== Segment start ==

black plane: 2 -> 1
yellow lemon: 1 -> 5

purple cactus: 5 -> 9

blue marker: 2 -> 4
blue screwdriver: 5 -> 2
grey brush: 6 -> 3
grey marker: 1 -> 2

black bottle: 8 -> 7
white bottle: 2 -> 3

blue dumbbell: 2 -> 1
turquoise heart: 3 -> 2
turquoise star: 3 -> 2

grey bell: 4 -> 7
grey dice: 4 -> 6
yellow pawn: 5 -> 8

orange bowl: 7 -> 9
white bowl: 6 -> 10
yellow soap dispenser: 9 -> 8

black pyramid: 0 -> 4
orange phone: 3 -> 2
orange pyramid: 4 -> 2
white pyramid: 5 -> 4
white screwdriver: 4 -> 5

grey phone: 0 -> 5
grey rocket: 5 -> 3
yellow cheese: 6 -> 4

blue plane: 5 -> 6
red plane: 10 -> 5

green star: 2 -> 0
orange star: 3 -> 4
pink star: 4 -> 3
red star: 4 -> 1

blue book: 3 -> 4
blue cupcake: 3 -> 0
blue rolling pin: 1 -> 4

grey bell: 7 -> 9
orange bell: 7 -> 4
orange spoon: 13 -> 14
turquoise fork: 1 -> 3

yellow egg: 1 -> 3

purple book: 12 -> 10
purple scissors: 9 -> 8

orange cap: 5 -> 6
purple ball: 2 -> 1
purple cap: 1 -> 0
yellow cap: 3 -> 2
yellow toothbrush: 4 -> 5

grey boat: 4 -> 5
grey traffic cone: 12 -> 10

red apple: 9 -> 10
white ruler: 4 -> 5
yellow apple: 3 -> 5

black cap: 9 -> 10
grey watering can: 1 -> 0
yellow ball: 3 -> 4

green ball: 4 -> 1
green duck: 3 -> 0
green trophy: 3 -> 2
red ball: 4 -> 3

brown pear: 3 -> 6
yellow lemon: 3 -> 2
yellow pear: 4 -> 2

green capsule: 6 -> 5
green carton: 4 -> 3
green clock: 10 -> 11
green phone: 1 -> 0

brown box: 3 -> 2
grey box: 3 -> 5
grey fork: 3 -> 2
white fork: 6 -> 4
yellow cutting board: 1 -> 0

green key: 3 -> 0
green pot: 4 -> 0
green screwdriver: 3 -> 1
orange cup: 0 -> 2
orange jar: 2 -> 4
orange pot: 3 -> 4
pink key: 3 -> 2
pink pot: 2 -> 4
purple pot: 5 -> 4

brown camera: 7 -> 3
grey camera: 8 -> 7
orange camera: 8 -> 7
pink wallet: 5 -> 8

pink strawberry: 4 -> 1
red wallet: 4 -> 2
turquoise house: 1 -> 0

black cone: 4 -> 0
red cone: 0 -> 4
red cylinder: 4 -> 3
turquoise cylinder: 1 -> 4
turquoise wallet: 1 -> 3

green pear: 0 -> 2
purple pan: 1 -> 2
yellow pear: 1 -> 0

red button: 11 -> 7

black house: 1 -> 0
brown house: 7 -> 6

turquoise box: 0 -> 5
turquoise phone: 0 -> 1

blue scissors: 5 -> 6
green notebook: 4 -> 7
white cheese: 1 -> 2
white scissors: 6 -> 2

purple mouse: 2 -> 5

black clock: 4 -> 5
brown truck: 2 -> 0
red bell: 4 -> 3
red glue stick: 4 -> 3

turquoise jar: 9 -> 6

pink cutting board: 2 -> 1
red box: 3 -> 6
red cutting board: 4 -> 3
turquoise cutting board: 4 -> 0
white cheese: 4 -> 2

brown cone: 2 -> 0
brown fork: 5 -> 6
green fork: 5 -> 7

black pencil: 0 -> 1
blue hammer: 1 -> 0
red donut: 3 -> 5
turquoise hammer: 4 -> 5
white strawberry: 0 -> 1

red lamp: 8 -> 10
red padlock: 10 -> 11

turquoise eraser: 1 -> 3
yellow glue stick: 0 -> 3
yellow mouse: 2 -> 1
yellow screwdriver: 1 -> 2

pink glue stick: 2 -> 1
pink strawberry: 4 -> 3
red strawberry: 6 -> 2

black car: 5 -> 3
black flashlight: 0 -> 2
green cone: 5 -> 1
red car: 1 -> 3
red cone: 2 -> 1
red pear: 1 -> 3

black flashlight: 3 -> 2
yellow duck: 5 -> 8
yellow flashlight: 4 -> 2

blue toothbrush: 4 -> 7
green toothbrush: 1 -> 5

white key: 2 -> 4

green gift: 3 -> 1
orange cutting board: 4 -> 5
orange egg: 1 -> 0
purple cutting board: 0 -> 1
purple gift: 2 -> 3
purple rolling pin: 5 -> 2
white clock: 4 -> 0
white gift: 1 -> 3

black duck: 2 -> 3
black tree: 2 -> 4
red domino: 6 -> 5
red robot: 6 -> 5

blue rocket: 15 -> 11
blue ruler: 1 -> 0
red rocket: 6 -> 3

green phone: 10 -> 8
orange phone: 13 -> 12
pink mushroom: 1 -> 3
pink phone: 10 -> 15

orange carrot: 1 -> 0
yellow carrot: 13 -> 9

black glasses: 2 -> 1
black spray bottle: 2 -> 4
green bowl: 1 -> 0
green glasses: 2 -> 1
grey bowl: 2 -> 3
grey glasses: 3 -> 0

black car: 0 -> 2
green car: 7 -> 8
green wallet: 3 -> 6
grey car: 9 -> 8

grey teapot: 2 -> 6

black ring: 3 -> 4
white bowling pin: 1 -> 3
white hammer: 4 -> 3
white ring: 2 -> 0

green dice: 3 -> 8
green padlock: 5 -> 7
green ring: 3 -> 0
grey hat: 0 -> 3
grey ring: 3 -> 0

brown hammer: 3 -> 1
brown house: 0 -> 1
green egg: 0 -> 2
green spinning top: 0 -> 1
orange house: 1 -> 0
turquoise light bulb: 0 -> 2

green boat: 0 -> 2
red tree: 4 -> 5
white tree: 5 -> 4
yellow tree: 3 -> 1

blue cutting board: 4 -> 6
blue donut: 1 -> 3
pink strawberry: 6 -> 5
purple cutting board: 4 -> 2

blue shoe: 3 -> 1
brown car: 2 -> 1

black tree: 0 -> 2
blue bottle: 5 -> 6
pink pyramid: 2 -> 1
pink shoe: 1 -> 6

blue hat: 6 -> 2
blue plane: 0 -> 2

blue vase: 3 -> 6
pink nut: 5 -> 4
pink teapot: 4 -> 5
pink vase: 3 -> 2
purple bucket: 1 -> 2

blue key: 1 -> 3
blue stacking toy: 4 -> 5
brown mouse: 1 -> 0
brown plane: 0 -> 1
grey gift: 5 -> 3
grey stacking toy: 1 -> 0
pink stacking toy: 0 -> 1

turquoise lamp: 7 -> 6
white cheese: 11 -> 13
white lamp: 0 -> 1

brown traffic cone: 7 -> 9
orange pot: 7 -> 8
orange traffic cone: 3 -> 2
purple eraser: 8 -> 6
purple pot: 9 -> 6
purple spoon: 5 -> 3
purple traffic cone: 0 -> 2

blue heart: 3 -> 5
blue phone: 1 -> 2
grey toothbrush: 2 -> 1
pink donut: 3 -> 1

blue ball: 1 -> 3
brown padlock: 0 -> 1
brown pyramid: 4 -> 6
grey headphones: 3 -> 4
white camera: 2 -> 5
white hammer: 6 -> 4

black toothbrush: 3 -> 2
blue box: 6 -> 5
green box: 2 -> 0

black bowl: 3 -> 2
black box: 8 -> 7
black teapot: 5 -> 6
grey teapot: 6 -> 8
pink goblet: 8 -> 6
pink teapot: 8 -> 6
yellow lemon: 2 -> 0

== Segment end ==

> Exercise:
The data should be written out again in full, exactly as it stands.

> Answer to this task:
black plane: 2 -> 1
yellow lemon: 1 -> 5

purple cactus: 5 -> 9

blue marker: 2 -> 4
blue screwdriver: 5 -> 2
grey brush: 6 -> 3
grey marker: 1 -> 2

black bottle: 8 -> 7
white bottle: 2 -> 3

blue dumbbell: 2 -> 1
turquoise heart: 3 -> 2
turquoise star: 3 -> 2

grey bell: 4 -> 7
grey dice: 4 -> 6
yellow pawn: 5 -> 8

orange bowl: 7 -> 9
white bowl: 6 -> 10
yellow soap dispenser: 9 -> 8

black pyramid: 0 -> 4
orange phone: 3 -> 2
orange pyramid: 4 -> 2
white pyramid: 5 -> 4
white screwdriver: 4 -> 5

grey phone: 0 -> 5
grey rocket: 5 -> 3
yellow cheese: 6 -> 4

blue plane: 5 -> 6
red plane: 10 -> 5

green star: 2 -> 0
orange star: 3 -> 4
pink star: 4 -> 3
red star: 4 -> 1

blue book: 3 -> 4
blue cupcake: 3 -> 0
blue rolling pin: 1 -> 4

grey bell: 7 -> 9
orange bell: 7 -> 4
orange spoon: 13 -> 14
turquoise fork: 1 -> 3

yellow egg: 1 -> 3

purple book: 12 -> 10
purple scissors: 9 -> 8

orange cap: 5 -> 6
purple ball: 2 -> 1
purple cap: 1 -> 0
yellow cap: 3 -> 2
yellow toothbrush: 4 -> 5

grey boat: 4 -> 5
grey traffic cone: 12 -> 10

red apple: 9 -> 10
white ruler: 4 -> 5
yellow apple: 3 -> 5

black cap: 9 -> 10
grey watering can: 1 -> 0
yellow ball: 3 -> 4

green ball: 4 -> 1
green duck: 3 -> 0
green trophy: 3 -> 2
red ball: 4 -> 3

brown pear: 3 -> 6
yellow lemon: 3 -> 2
yellow pear: 4 -> 2

green capsule: 6 -> 5
green carton: 4 -> 3
green clock: 10 -> 11
green phone: 1 -> 0

brown box: 3 -> 2
grey box: 3 -> 5
grey fork: 3 -> 2
white fork: 6 -> 4
yellow cutting board: 1 -> 0

green key: 3 -> 0
green pot: 4 -> 0
green screwdriver: 3 -> 1
orange cup: 0 -> 2
orange jar: 2 -> 4
orange pot: 3 -> 4
pink key: 3 -> 2
pink pot: 2 -> 4
purple pot: 5 -> 4

brown camera: 7 -> 3
grey camera: 8 -> 7
orange camera: 8 -> 7
pink wallet: 5 -> 8

pink strawberry: 4 -> 1
red wallet: 4 -> 2
turquoise house: 1 -> 0

black cone: 4 -> 0
red cone: 0 -> 4
red cylinder: 4 -> 3
turquoise cylinder: 1 -> 4
turquoise wallet: 1 -> 3

green pear: 0 -> 2
purple pan: 1 -> 2
yellow pear: 1 -> 0

red button: 11 -> 7

black house: 1 -> 0
brown house: 7 -> 6

turquoise box: 0 -> 5
turquoise phone: 0 -> 1

blue scissors: 5 -> 6
green notebook: 4 -> 7
white cheese: 1 -> 2
white scissors: 6 -> 2

purple mouse: 2 -> 5

black clock: 4 -> 5
brown truck: 2 -> 0
red bell: 4 -> 3
red glue stick: 4 -> 3

turquoise jar: 9 -> 6

pink cutting board: 2 -> 1
red box: 3 -> 6
red cutting board: 4 -> 3
turquoise cutting board: 4 -> 0
white cheese: 4 -> 2

brown cone: 2 -> 0
brown fork: 5 -> 6
green fork: 5 -> 7

black pencil: 0 -> 1
blue hammer: 1 -> 0
red donut: 3 -> 5
turquoise hammer: 4 -> 5
white strawberry: 0 -> 1

red lamp: 8 -> 10
red padlock: 10 -> 11

turquoise eraser: 1 -> 3
yellow glue stick: 0 -> 3
yellow mouse: 2 -> 1
yellow screwdriver: 1 -> 2

pink glue stick: 2 -> 1
pink strawberry: 4 -> 3
red strawberry: 6 -> 2

black car: 5 -> 3
black flashlight: 0 -> 2
green cone: 5 -> 1
red car: 1 -> 3
red cone: 2 -> 1
red pear: 1 -> 3

black flashlight: 3 -> 2
yellow duck: 5 -> 8
yellow flashlight: 4 -> 2

blue toothbrush: 4 -> 7
green toothbrush: 1 -> 5

white key: 2 -> 4

green gift: 3 -> 1
orange cutting board: 4 -> 5
orange egg: 1 -> 0
purple cutting board: 0 -> 1
purple gift: 2 -> 3
purple rolling pin: 5 -> 2
white clock: 4 -> 0
white gift: 1 -> 3

black duck: 2 -> 3
black tree: 2 -> 4
red domino: 6 -> 5
red robot: 6 -> 5

blue rocket: 15 -> 11
blue ruler: 1 -> 0
red rocket: 6 -> 3

green phone: 10 -> 8
orange phone: 13 -> 12
pink mushroom: 1 -> 3
pink phone: 10 -> 15

orange carrot: 1 -> 0
yellow carrot: 13 -> 9

black glasses: 2 -> 1
black spray bottle: 2 -> 4
green bowl: 1 -> 0
green glasses: 2 -> 1
grey bowl: 2 -> 3
grey glasses: 3 -> 0

black car: 0 -> 2
green car: 7 -> 8
green wallet: 3 -> 6
grey car: 9 -> 8

grey teapot: 2 -> 6

black ring: 3 -> 4
white bowling pin: 1 -> 3
white hammer: 4 -> 3
white ring: 2 -> 0

green dice: 3 -> 8
green padlock: 5 -> 7
green ring: 3 -> 0
grey hat: 0 -> 3
grey ring: 3 -> 0

brown hammer: 3 -> 1
brown house: 0 -> 1
green egg: 0 -> 2
green spinning top: 0 -> 1
orange house: 1 -> 0
turquoise light bulb: 0 -> 2

green boat: 0 -> 2
red tree: 4 -> 5
white tree: 5 -> 4
yellow tree: 3 -> 1

blue cutting board: 4 -> 6
blue donut: 1 -> 3
pink strawberry: 6 -> 5
purple cutting board: 4 -> 2

blue shoe: 3 -> 1
brown car: 2 -> 1

black tree: 0 -> 2
blue bottle: 5 -> 6
pink pyramid: 2 -> 1
pink shoe: 1 -> 6

blue hat: 6 -> 2
blue plane: 0 -> 2

blue vase: 3 -> 6
pink nut: 5 -> 4
pink teapot: 4 -> 5
pink vase: 3 -> 2
purple bucket: 1 -> 2

blue key: 1 -> 3
blue stacking toy: 4 -> 5
brown mouse: 1 -> 0
brown plane: 0 -> 1
grey gift: 5 -> 3
grey stacking toy: 1 -> 0
pink stacking toy: 0 -> 1

turquoise lamp: 7 -> 6
white cheese: 11 -> 13
white lamp: 0 -> 1

brown traffic cone: 7 -> 9
orange pot: 7 -> 8
orange traffic cone: 3 -> 2
purple eraser: 8 -> 6
purple pot: 9 -> 6
purple spoon: 5 -> 3
purple traffic cone: 0 -> 2

blue heart: 3 -> 5
blue phone: 1 -> 2
grey toothbrush: 2 -> 1
pink donut: 3 -> 1

blue ball: 1 -> 3
brown padlock: 0 -> 1
brown pyramid: 4 -> 6
grey headphones: 3 -> 4
white camera: 2 -> 5
white hammer: 6 -> 4

black toothbrush: 3 -> 2
blue box: 6 -> 5
green box: 2 -> 0

black bowl: 3 -> 2
black box: 8 -> 7
black teapot: 5 -> 6
grey teapot: 6 -> 8
pink goblet: 8 -> 6
pink teapot: 8 -> 6
yellow lemon: 2 -> 0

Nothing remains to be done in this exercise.